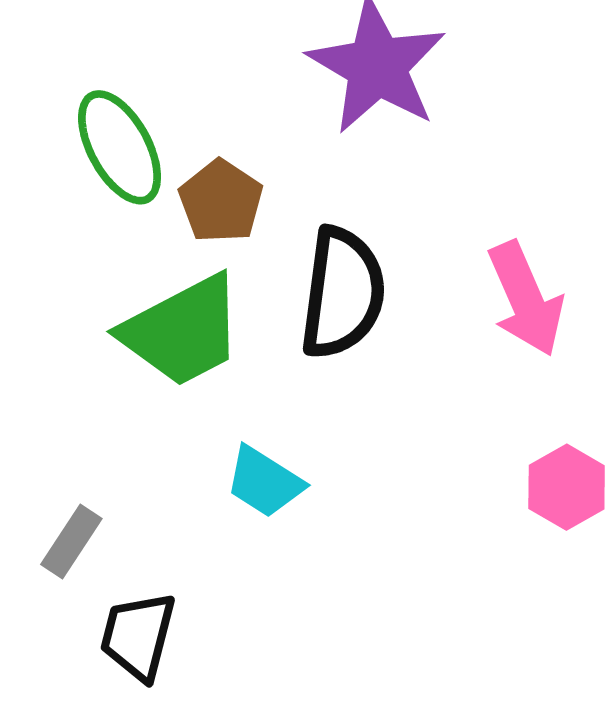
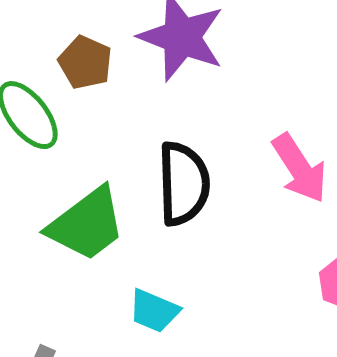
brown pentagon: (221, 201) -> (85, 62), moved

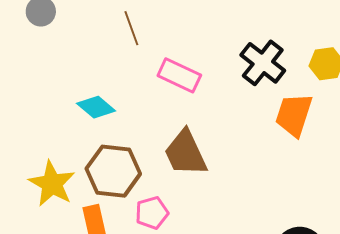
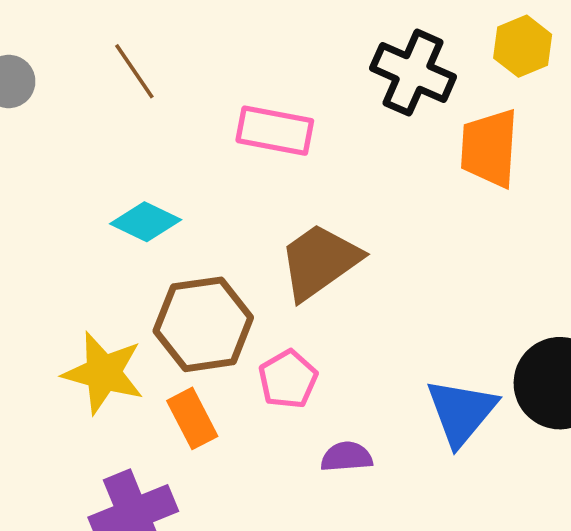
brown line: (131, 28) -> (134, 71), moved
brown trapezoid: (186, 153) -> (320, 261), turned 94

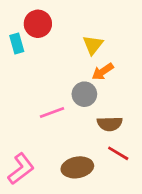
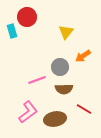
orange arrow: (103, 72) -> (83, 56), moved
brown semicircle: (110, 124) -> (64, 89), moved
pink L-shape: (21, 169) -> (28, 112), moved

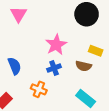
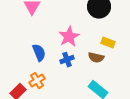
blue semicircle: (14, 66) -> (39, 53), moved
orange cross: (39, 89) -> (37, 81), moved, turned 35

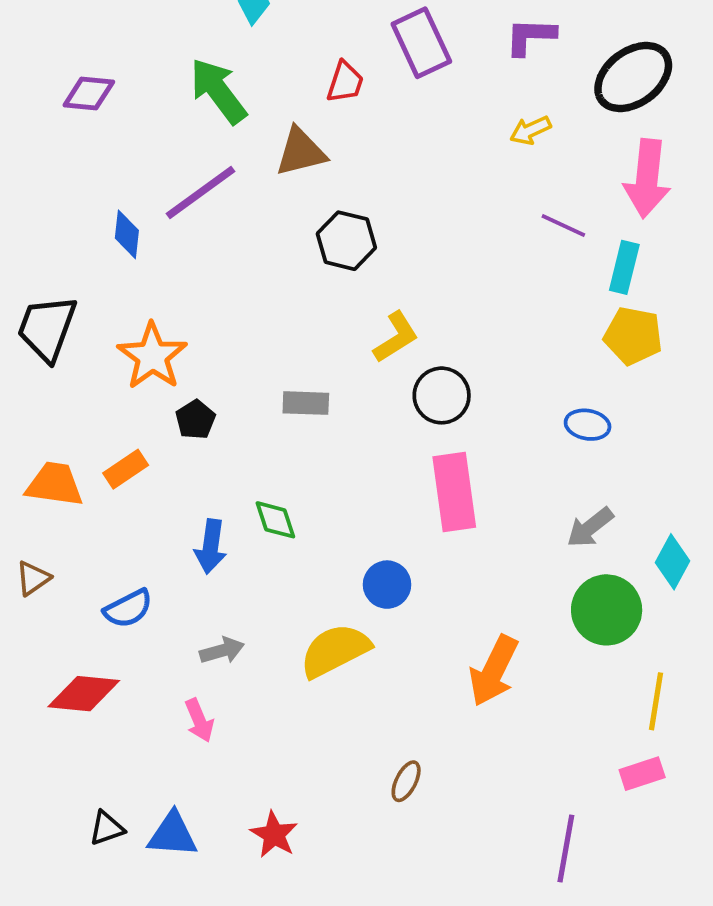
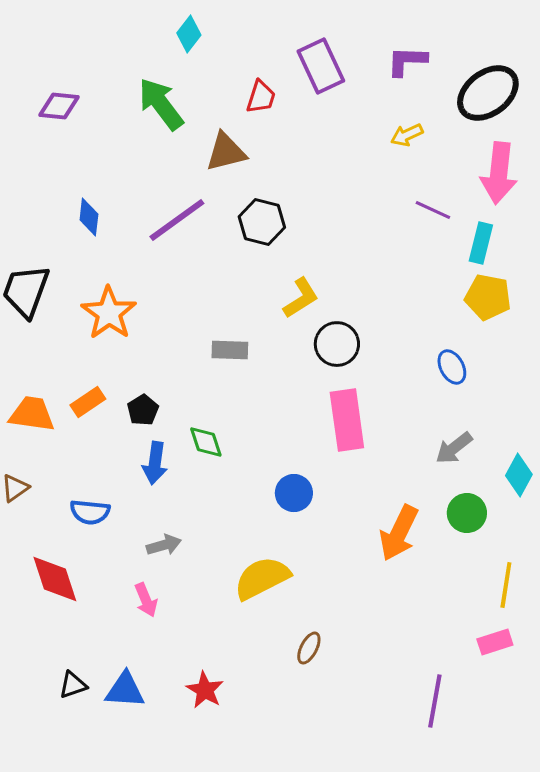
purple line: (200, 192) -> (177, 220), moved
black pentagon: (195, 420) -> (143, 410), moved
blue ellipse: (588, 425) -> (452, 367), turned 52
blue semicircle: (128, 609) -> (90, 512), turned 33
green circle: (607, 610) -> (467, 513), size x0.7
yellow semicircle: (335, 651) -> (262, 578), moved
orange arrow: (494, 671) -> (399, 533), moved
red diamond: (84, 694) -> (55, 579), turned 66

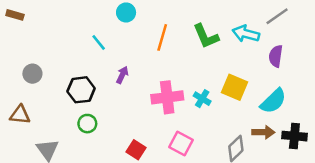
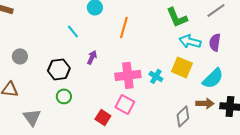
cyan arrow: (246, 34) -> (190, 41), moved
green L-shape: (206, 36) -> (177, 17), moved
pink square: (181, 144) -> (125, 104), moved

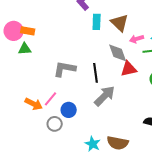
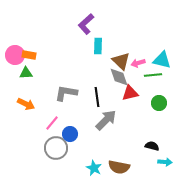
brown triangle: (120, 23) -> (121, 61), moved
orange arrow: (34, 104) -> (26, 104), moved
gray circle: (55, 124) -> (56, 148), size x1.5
--- --- ---
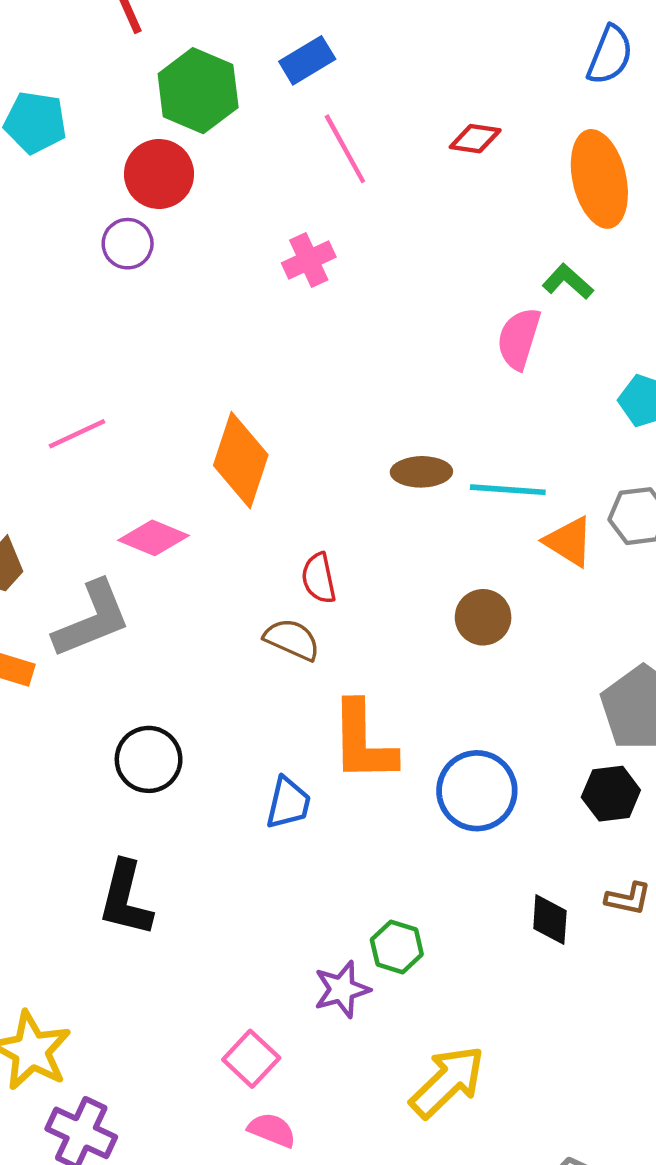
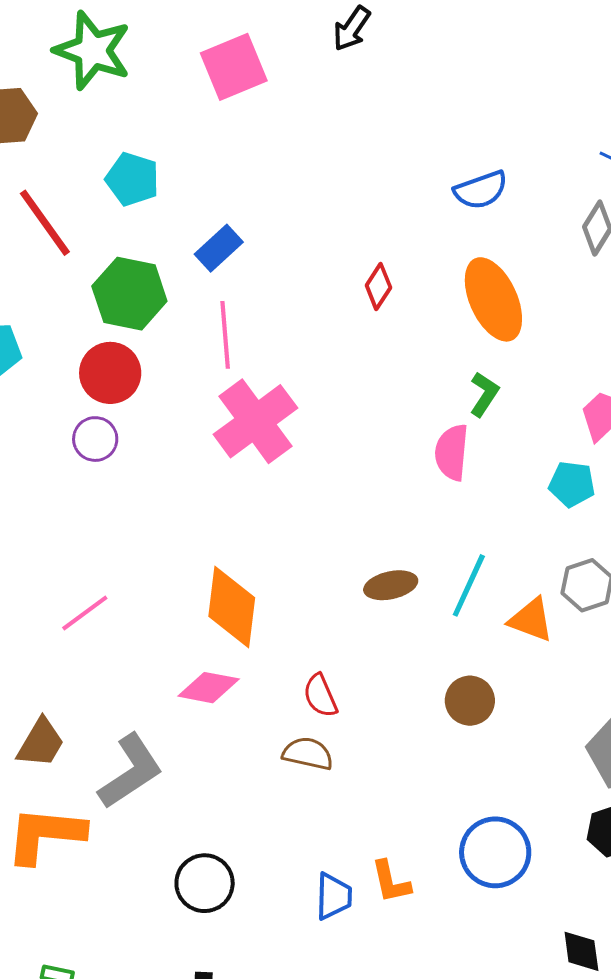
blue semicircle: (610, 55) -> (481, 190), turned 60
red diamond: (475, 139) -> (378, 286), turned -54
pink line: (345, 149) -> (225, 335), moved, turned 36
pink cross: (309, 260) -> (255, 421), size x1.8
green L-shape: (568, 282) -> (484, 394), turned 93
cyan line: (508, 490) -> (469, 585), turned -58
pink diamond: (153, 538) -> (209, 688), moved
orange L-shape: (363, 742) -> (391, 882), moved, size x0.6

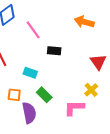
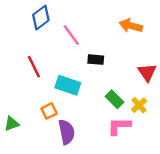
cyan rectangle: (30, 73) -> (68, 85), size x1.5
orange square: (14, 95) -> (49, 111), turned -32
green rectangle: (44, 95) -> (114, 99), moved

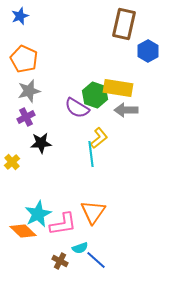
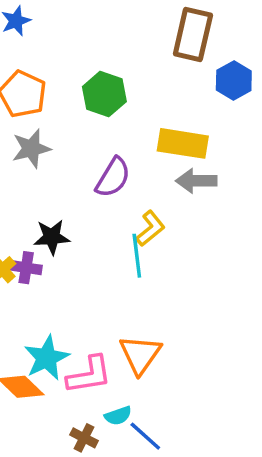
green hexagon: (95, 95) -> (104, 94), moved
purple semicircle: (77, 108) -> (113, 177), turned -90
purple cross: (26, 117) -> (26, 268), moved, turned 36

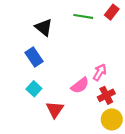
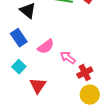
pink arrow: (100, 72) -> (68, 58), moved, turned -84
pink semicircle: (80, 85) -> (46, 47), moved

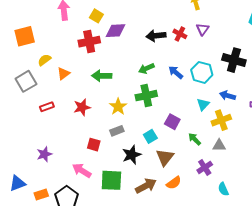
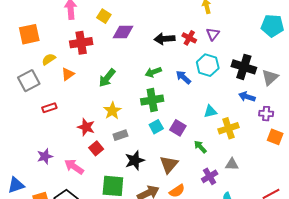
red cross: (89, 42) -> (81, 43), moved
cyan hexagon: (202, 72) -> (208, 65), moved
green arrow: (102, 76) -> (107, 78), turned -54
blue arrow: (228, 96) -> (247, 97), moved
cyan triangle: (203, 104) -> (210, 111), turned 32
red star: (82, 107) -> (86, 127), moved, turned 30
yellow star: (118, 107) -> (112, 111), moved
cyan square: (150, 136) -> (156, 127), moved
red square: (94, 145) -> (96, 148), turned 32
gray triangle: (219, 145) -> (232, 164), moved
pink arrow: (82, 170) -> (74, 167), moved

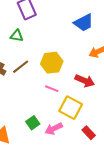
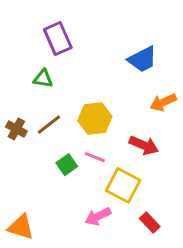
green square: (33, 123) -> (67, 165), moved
--- --- ---
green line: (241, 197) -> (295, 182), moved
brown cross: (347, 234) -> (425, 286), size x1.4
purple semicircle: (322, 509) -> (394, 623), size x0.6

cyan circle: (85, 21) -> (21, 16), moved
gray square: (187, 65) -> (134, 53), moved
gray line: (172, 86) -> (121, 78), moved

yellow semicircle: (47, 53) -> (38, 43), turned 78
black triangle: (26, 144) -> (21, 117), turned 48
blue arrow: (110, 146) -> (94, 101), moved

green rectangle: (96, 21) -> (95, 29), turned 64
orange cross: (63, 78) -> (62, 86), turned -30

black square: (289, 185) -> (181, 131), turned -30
--- --- ---
- [Exercise instructions]: Which of the lines above contain "pentagon"? Return them all.

- [Output of the task]:
brown pentagon: (221, 201) -> (85, 62), moved
black pentagon: (195, 420) -> (143, 410), moved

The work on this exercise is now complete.